## INPUT MATERIAL
>>>>
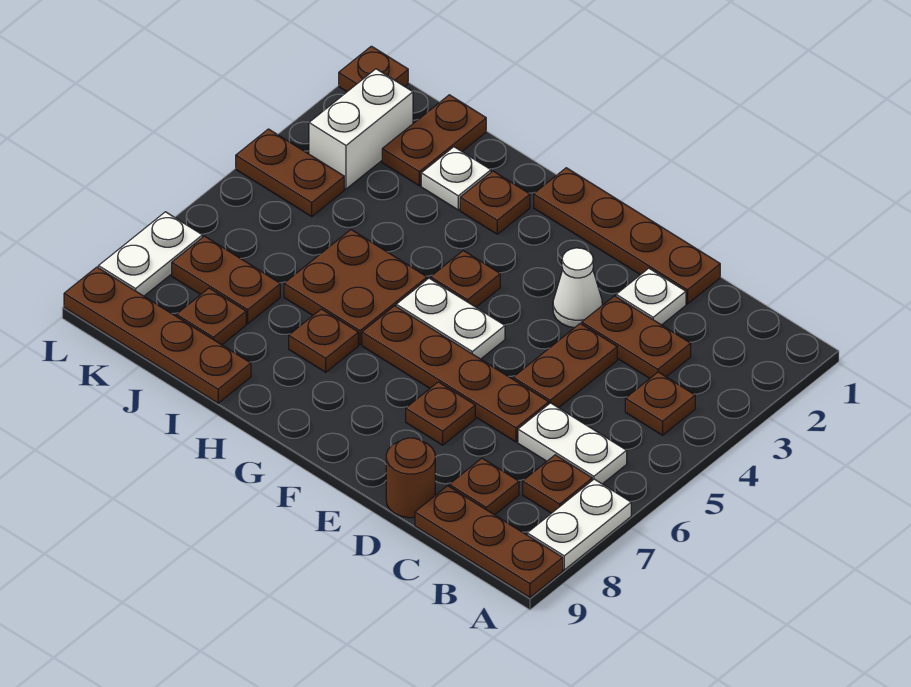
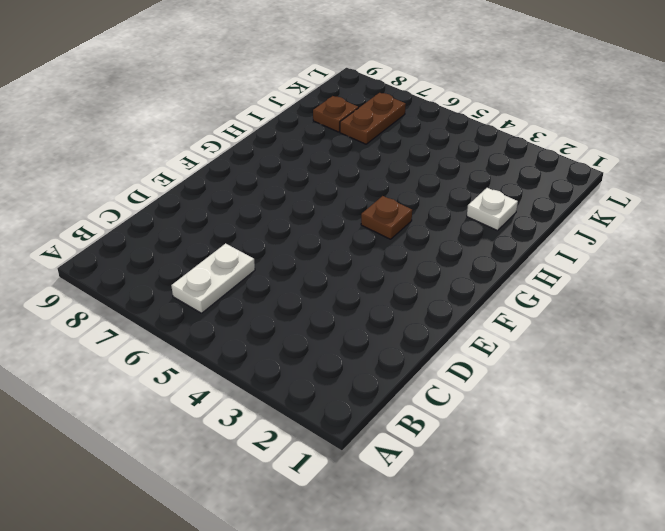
none -> white plate A7:A8 level 1
none -> brown plate A9:C9 level 1
none -> brown plate B4 level 1

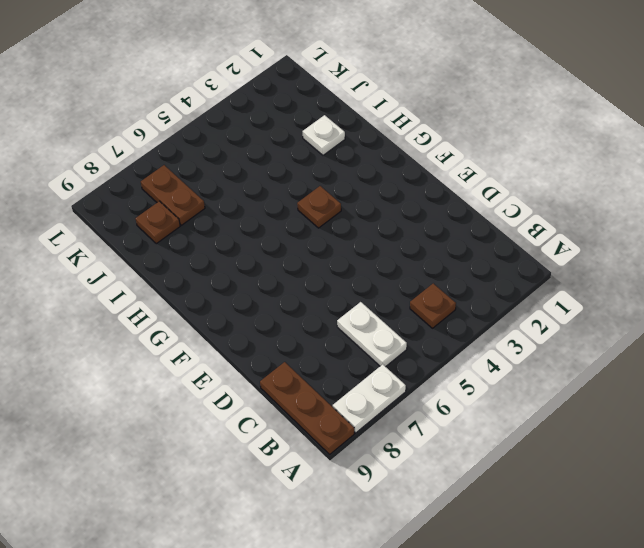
none -> brown plate B7 level 1
none -> brown plate C3:D3 level 1
none -> brown plate C8 level 1

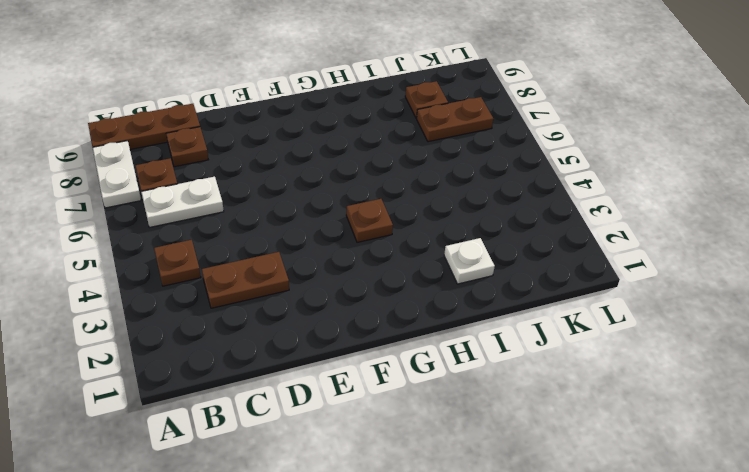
none -> brown plate D1:G1 level 1
none -> white plate D2 level 1
none -> brown plate D4:D5 level 1

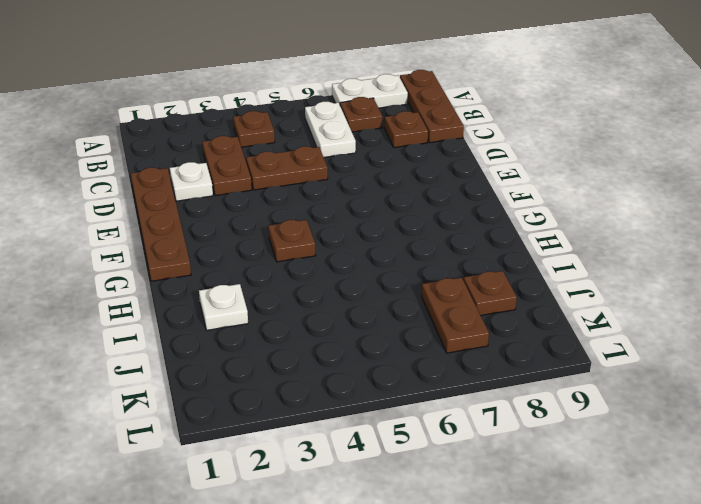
none -> brown plate D6:G6 level 1
none -> brown round brick D9 level 1
none -> white cone E3 level 1

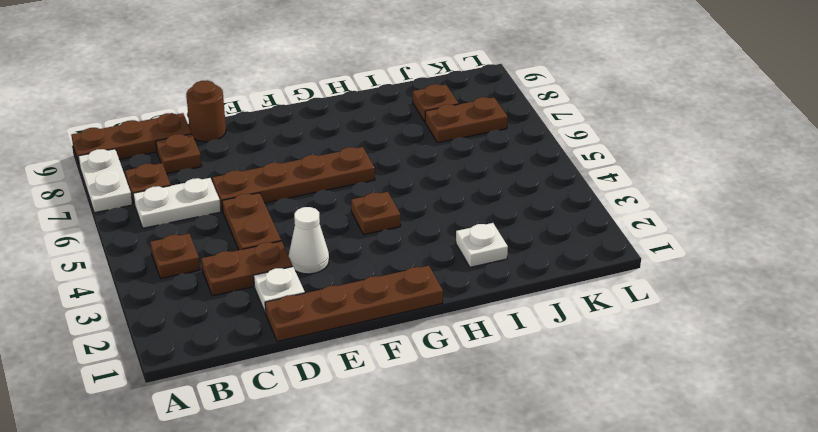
none -> brown plate E7 level 1
none -> white plate F5:G5 level 1
none -> brown plate H2 level 1

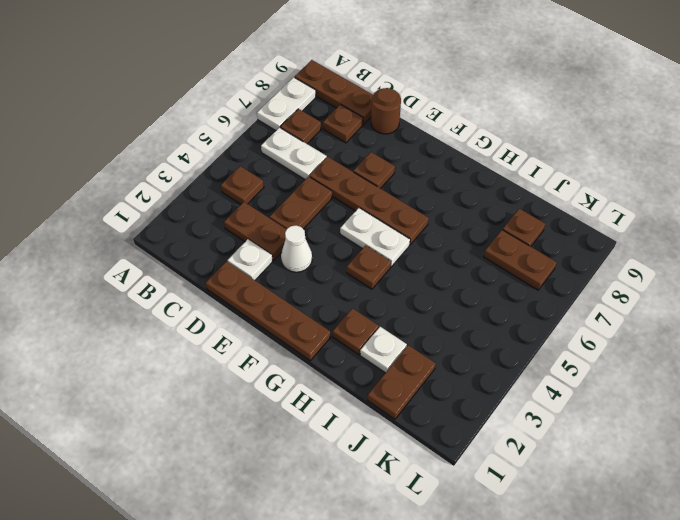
none -> brown plate H5:I6 level 1
none -> brown plate H7 level 1
none -> brown plate I9:L9 level 1

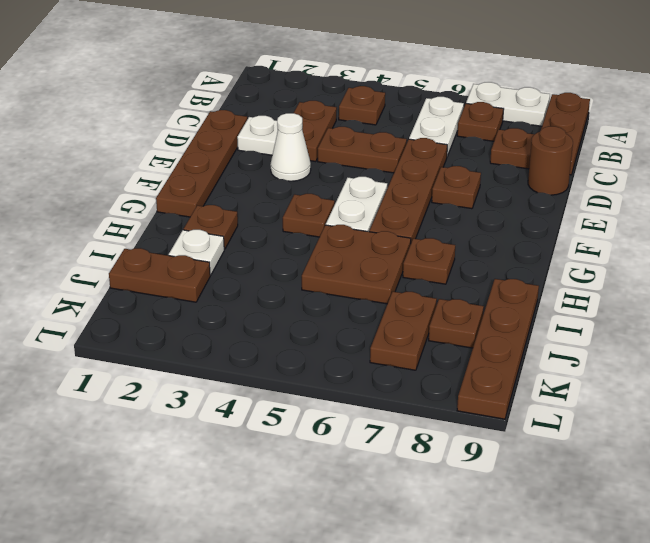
none -> white brick K2:K3 level 1
none -> brown plate K4:L4 level 1
none -> brown plate L1 level 1

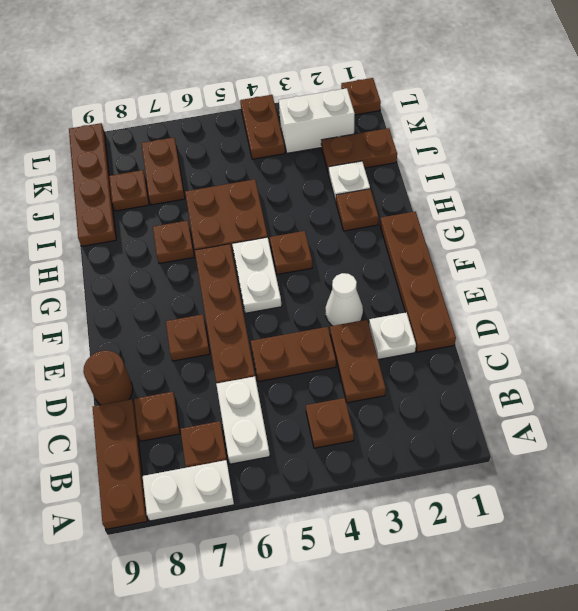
none -> white plate L7:L8 level 1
<<<<
## EXERCISE BRIEF
With the images omitted, repeat all the data word for word.

## SOLUTION
none -> white plate A7:A8 level 1
none -> brown plate A9:C9 level 1
none -> brown plate B4 level 1

none -> brown plate B7 level 1
none -> brown plate C3:D3 level 1
none -> brown plate C8 level 1

none -> brown plate D1:G1 level 1
none -> white plate D2 level 1
none -> brown plate D4:D5 level 1

none -> brown plate D6:G6 level 1
none -> brown round brick D9 level 1
none -> white cone E3 level 1

none -> brown plate E7 level 1
none -> white plate F5:G5 level 1
none -> brown plate H2 level 1

none -> brown plate H5:I6 level 1
none -> brown plate H7 level 1
none -> brown plate I9:L9 level 1

none -> white brick K2:K3 level 1
none -> brown plate K4:L4 level 1
none -> brown plate L1 level 1

none -> white plate L7:L8 level 1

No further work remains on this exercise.